WORK ITEM:
Without the pictures, output the records below exactly as they are.

MATERIAL SUPPLIED:

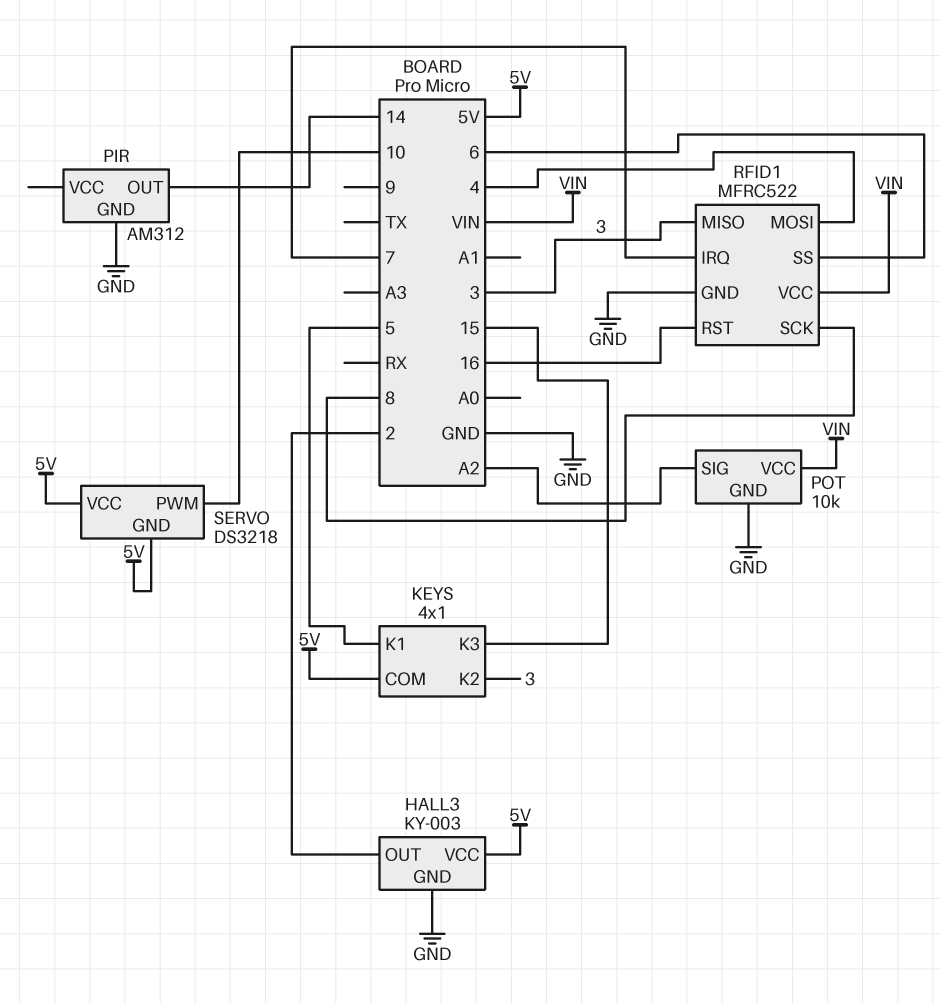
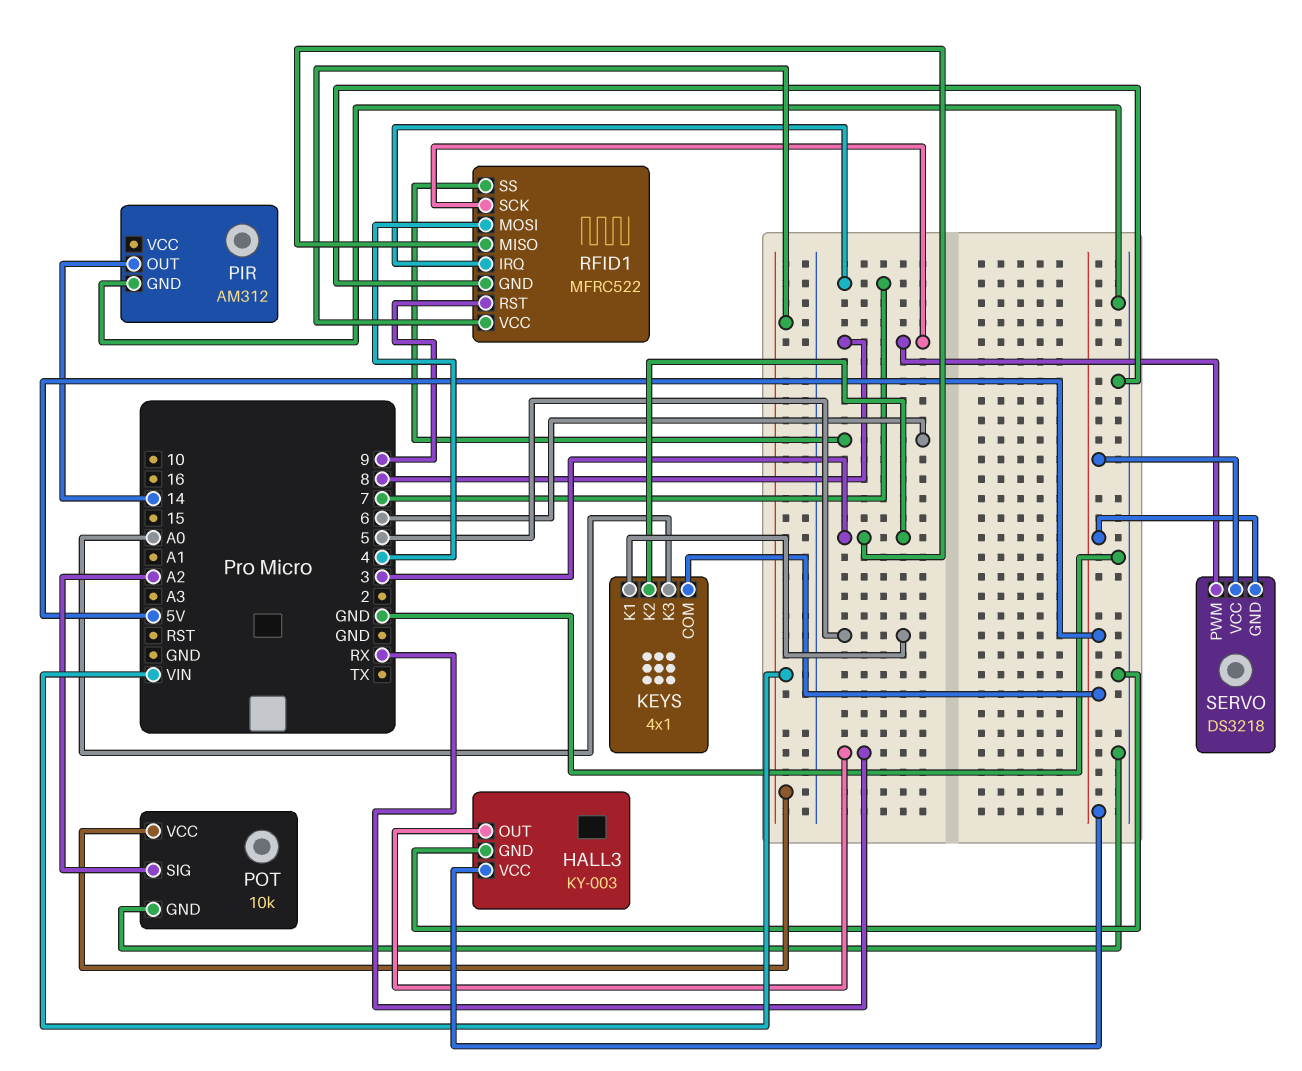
HALL3 pin OUT: 2 -> RX
KEYS pin K3: 15 -> A0
RFID1 pin RST: 16 -> 9
SERVO pin PWM: 10 -> 8

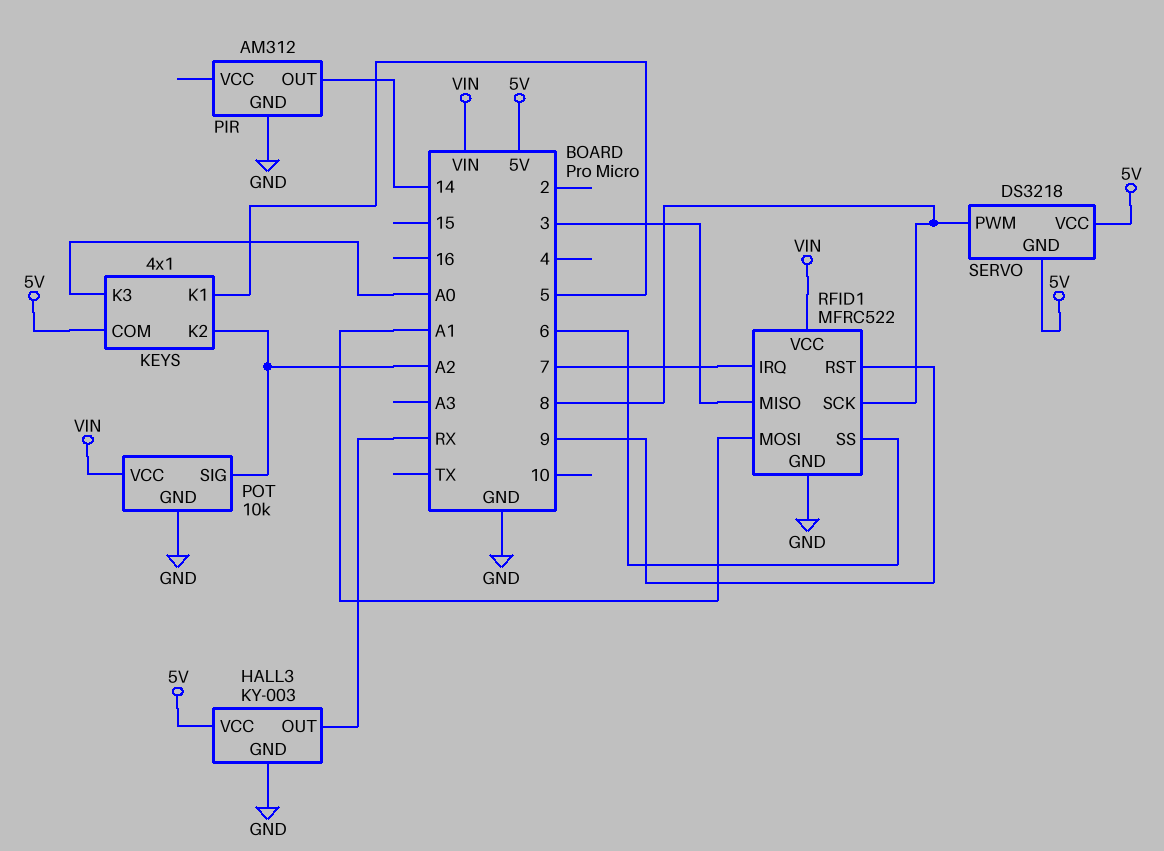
KEYS pin K2: 3 -> A2
RFID1 pin MOSI: 4 -> A1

OUTPUT FOR THIS TASK:
HALL3 pin OUT: 2 -> RX
KEYS pin K3: 15 -> A0
RFID1 pin RST: 16 -> 9
SERVO pin PWM: 10 -> 8

KEYS pin K2: 3 -> A2
RFID1 pin MOSI: 4 -> A1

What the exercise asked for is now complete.